▸ **TASK PROMPT**: Lines with "turned" in the entries below: count them and reply with the number alone.

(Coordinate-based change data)
= = = = = = =

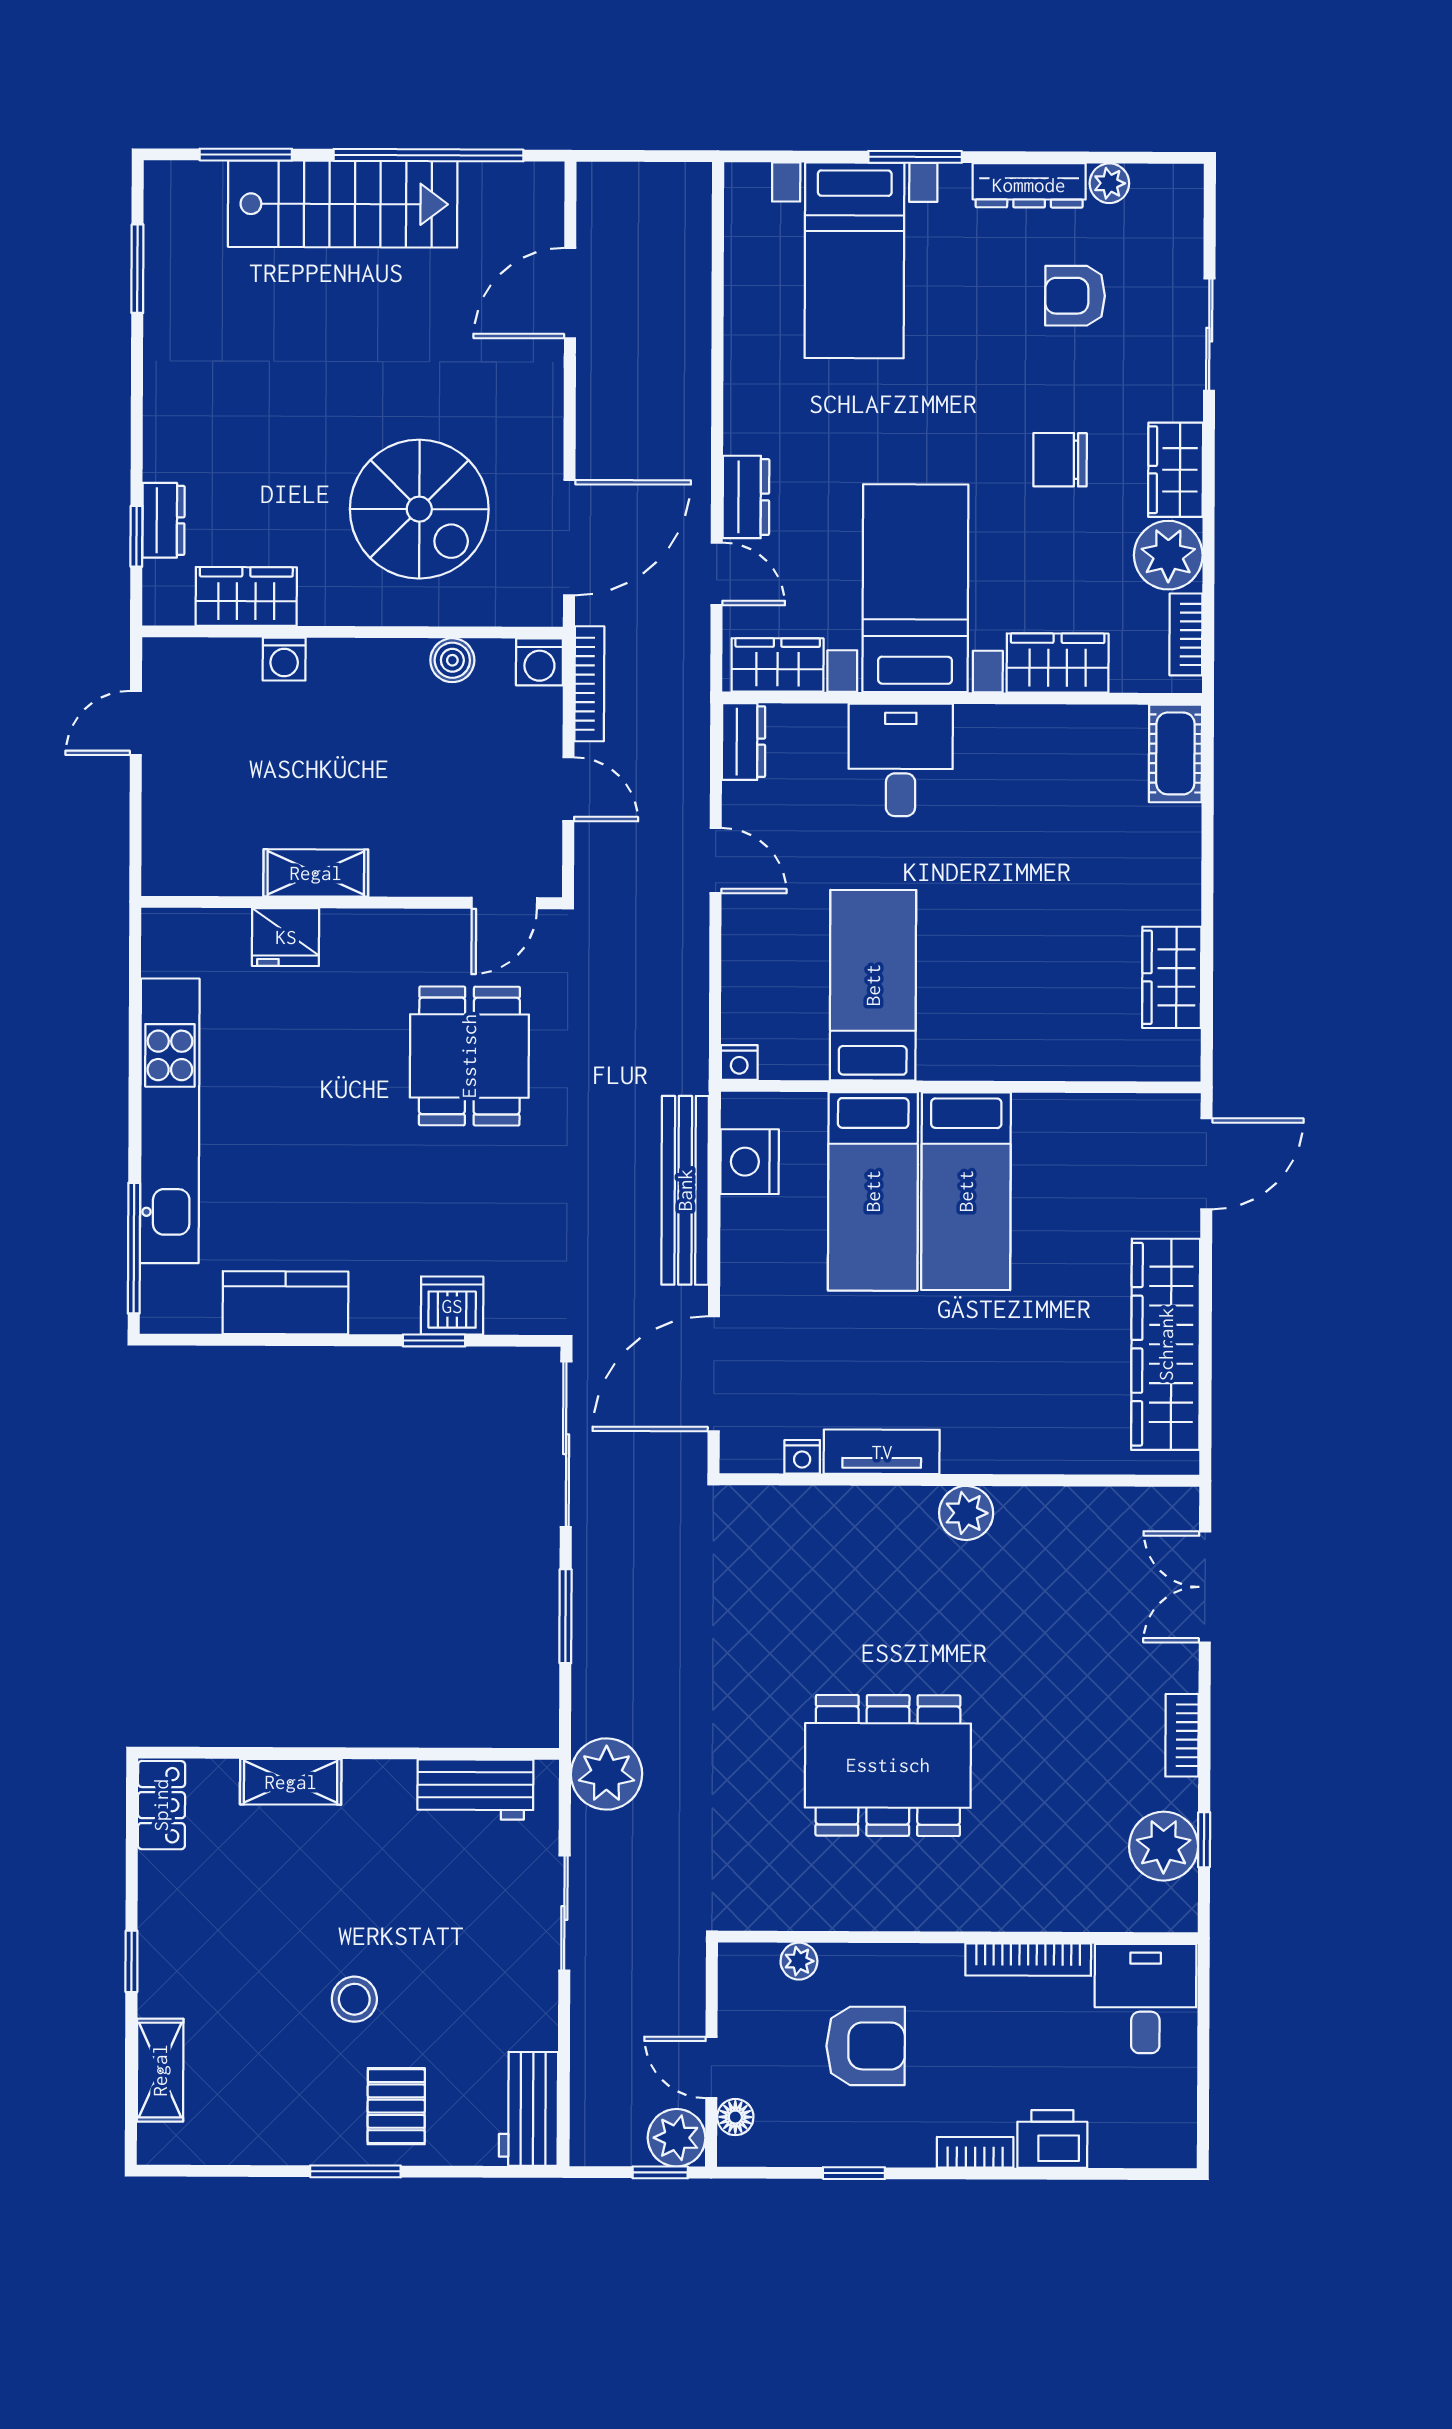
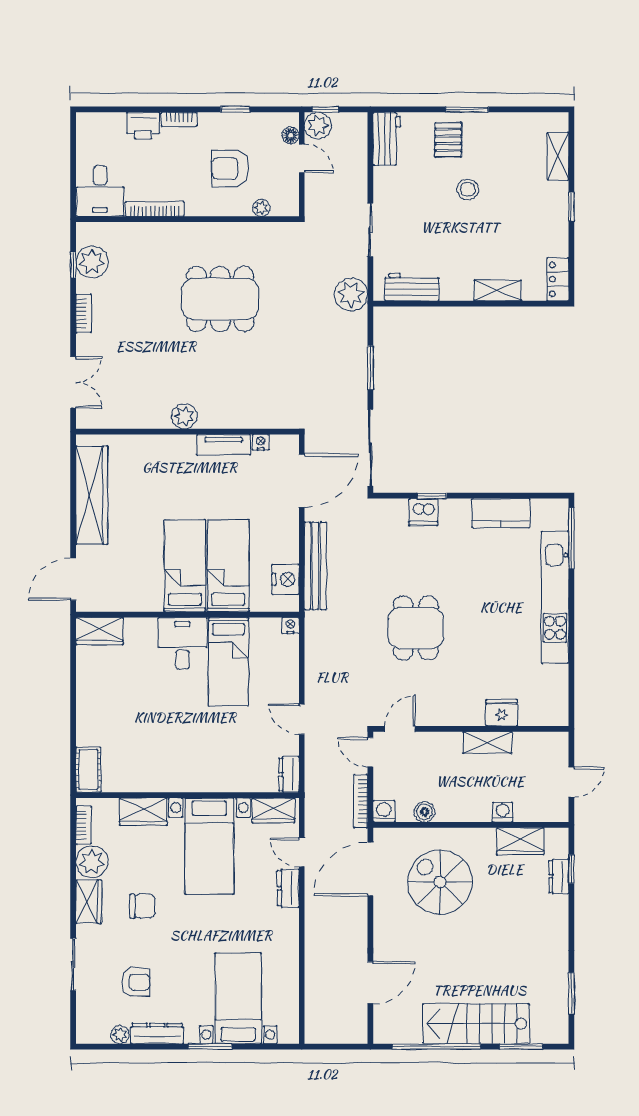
desk: (901, 760) -> (182, 643), moved, turned 180
shelving: (316, 873) -> (488, 743), moved
wall: (352, 902) -> (471, 729), moved
door: (504, 903) -> (400, 729), moved
fridge: (286, 937) -> (502, 713), moved
wardrobe: (1172, 977) -> (100, 631), moved, turned 90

= = = = = = =

▸ **OUTPUT OF THE TASK**: 2